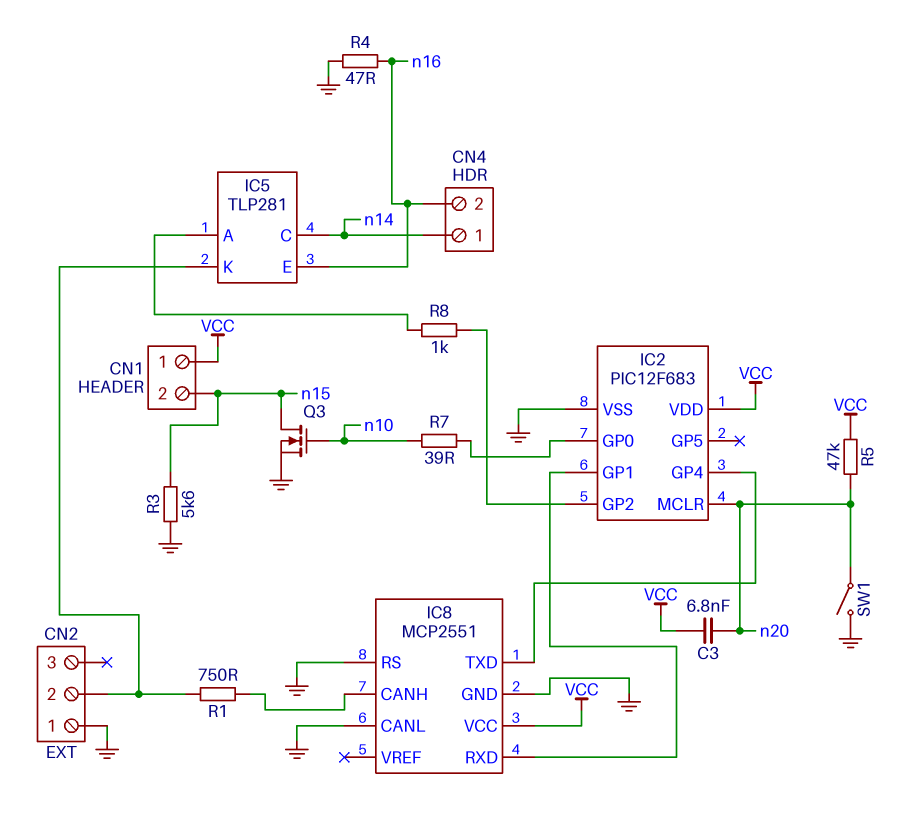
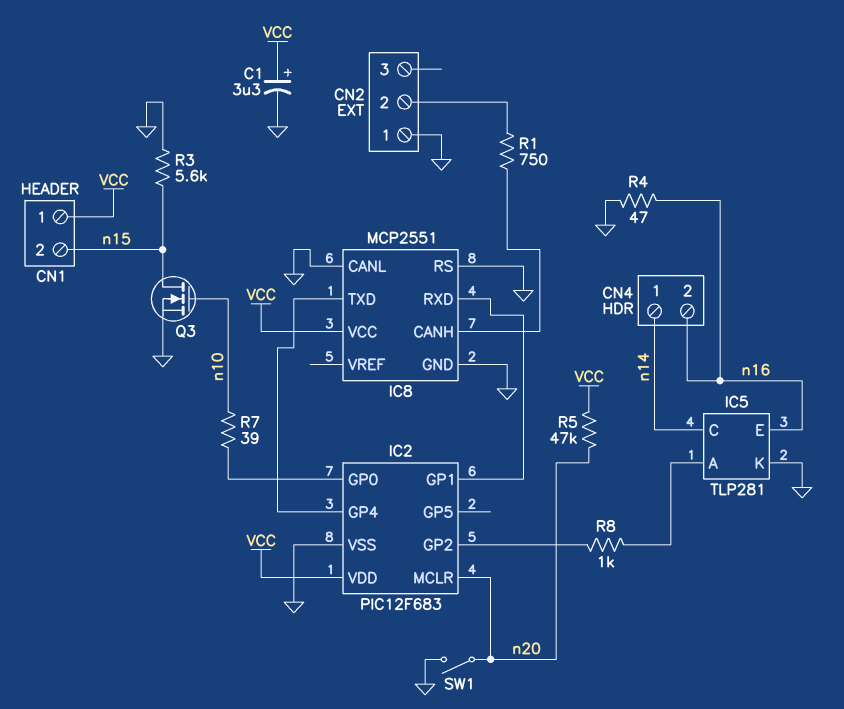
C1: none -> 3.3uF (plus VCC, minus GND)
C3: 6.8nF (VCC, n20) -> none
IC5 pin K: CN2/2 -> GND

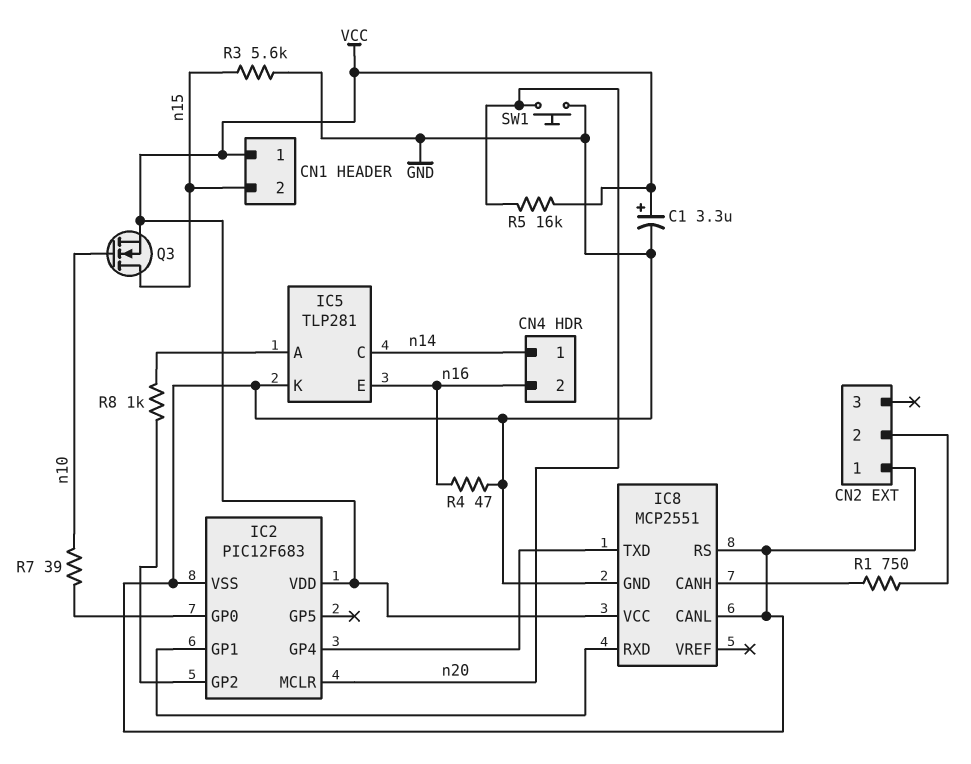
Q3: NMOS (G n10, D n15, S GND) -> NMOS (G n10, D n15, S VCC)
R5: 47k (VCC, n20) -> 16k (VCC, n20)
SW1: switch (GND, n20) -> button (GND, n20)

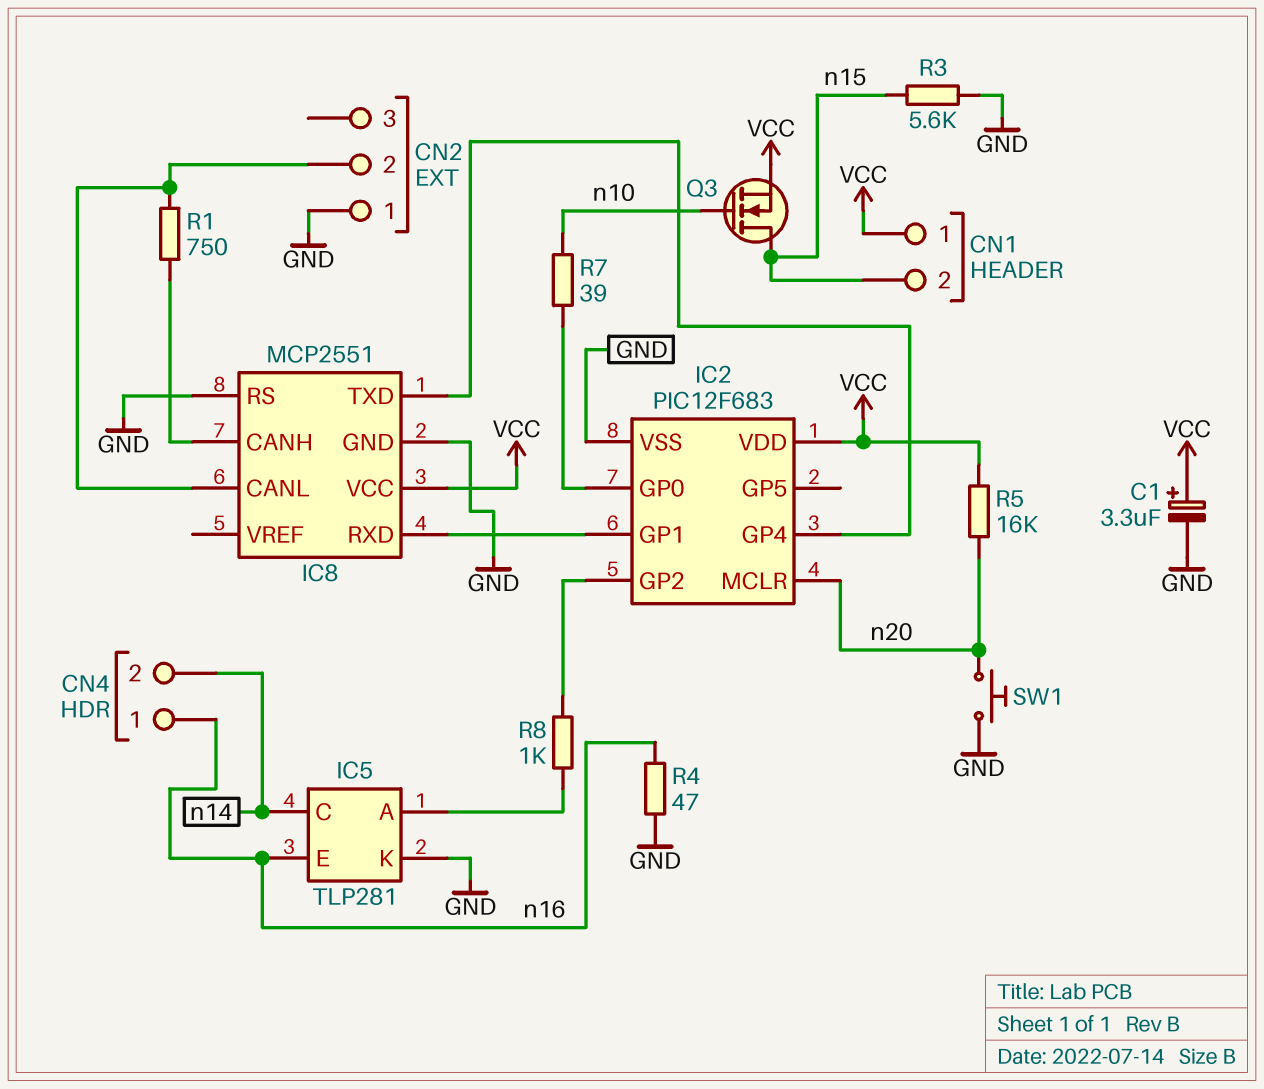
CN4 pin 1: n14 -> n16
CN4 pin 2: n16 -> n14
IC8 pin CANL: GND -> CN2/2

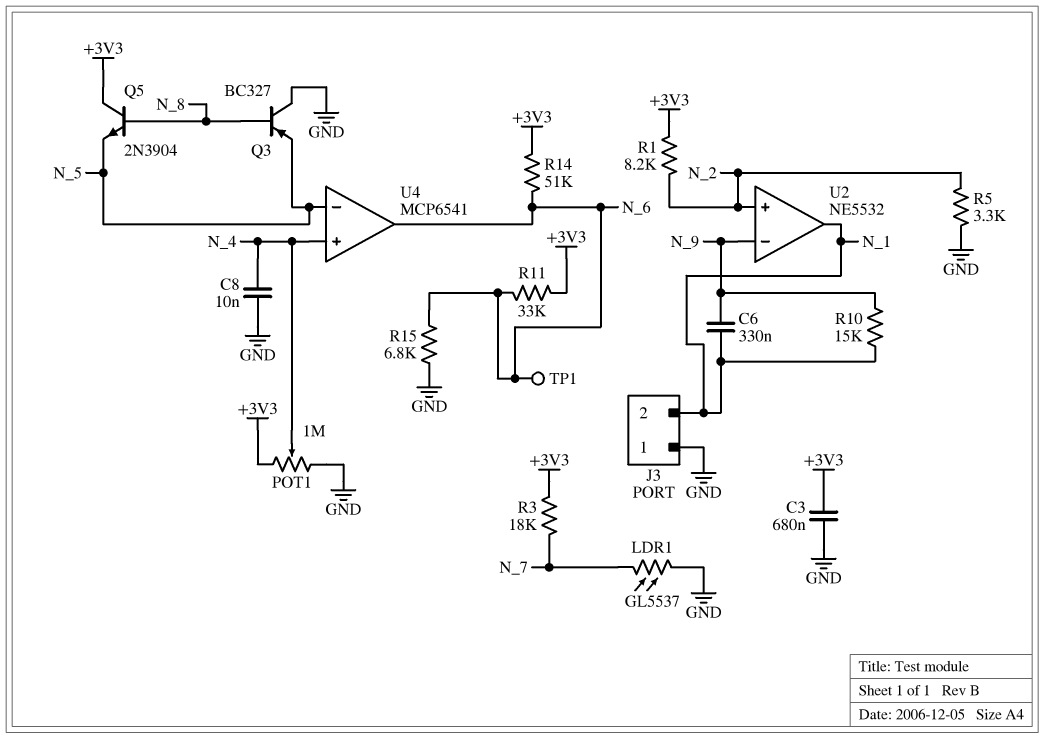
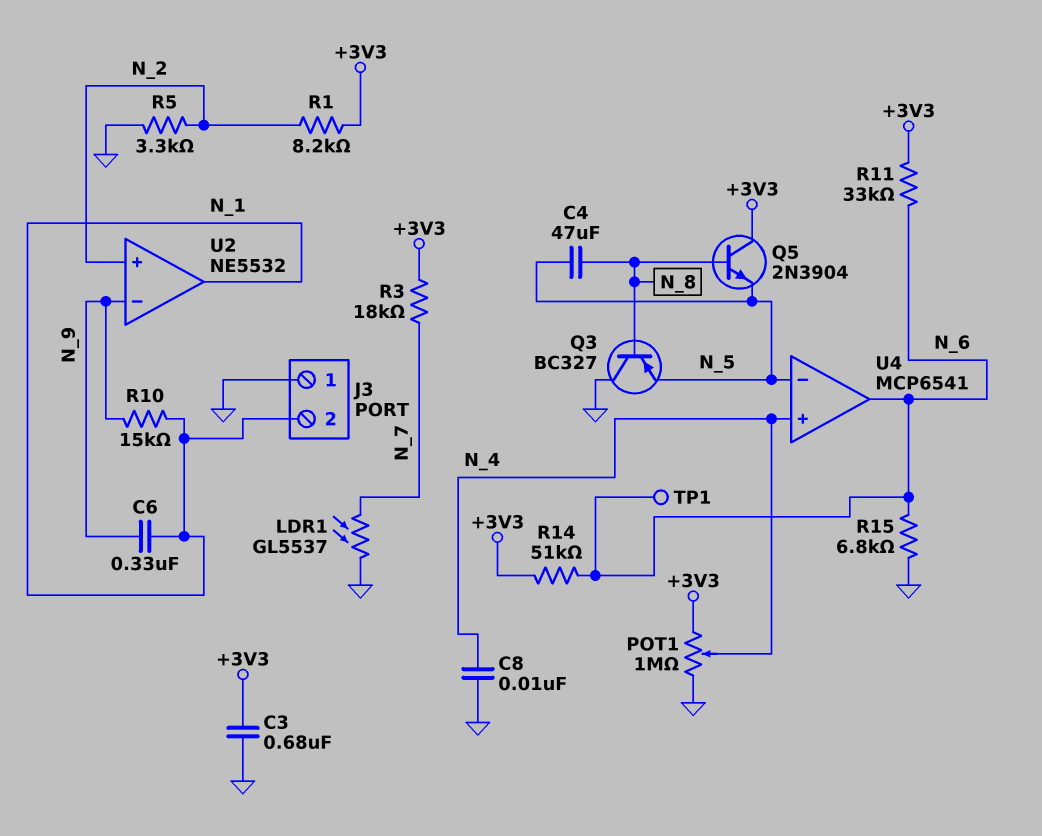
C4: none -> 47uF (N_5, N_8)

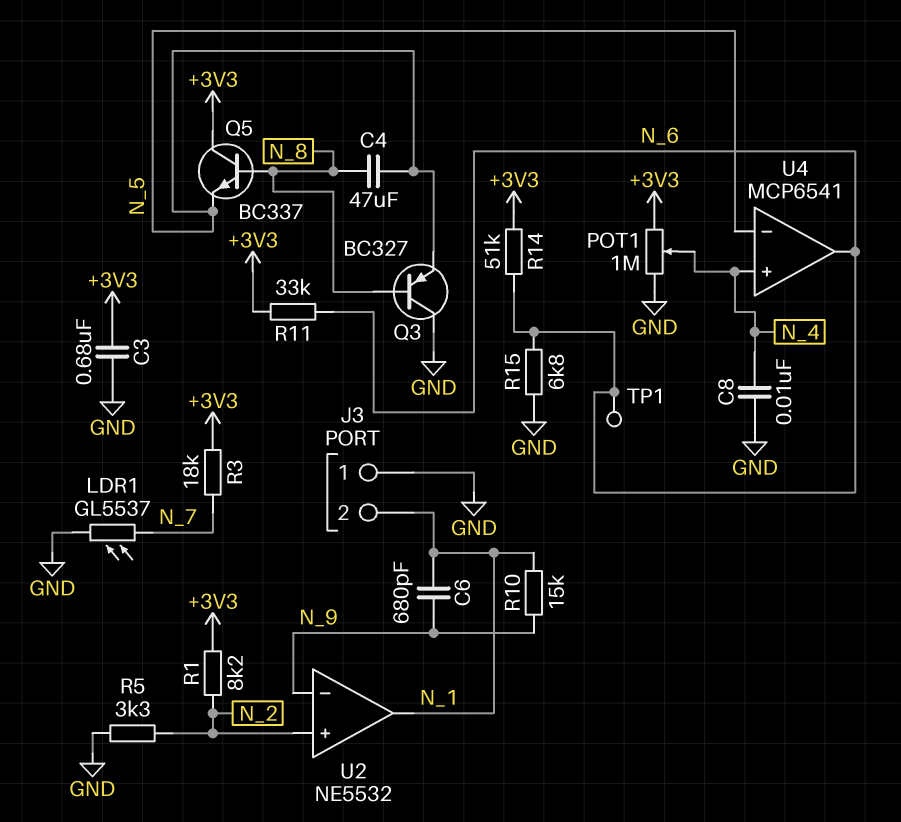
C6: 330nF (N_1, N_9) -> 680pF (N_1, N_9)
Q5: NPN 2N3904 (B N_8, C +3V3, E N_5) -> NPN BC337 (B N_8, C +3V3, E N_5)

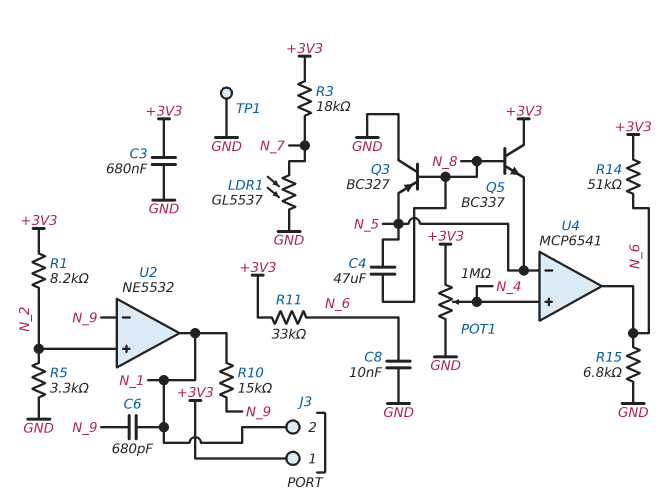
C8: 10nF (GND, N_4) -> 10nF (GND, N_6)
J3 pin 1: GND -> +3V3
TP1: test point (N_6) -> test point (GND)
------------------------------
### EXERCISE
Write out exactly the lines above, from the very first through the line containing "C6: 330nF (N_1, N_9) -> 680pF (N_1, N_9)", both kept, with the pictures removed.

### EXERCISE RESULT
C1: none -> 3.3uF (plus VCC, minus GND)
C3: 6.8nF (VCC, n20) -> none
IC5 pin K: CN2/2 -> GND

Q3: NMOS (G n10, D n15, S GND) -> NMOS (G n10, D n15, S VCC)
R5: 47k (VCC, n20) -> 16k (VCC, n20)
SW1: switch (GND, n20) -> button (GND, n20)

CN4 pin 1: n14 -> n16
CN4 pin 2: n16 -> n14
IC8 pin CANL: GND -> CN2/2

C4: none -> 47uF (N_5, N_8)

C6: 330nF (N_1, N_9) -> 680pF (N_1, N_9)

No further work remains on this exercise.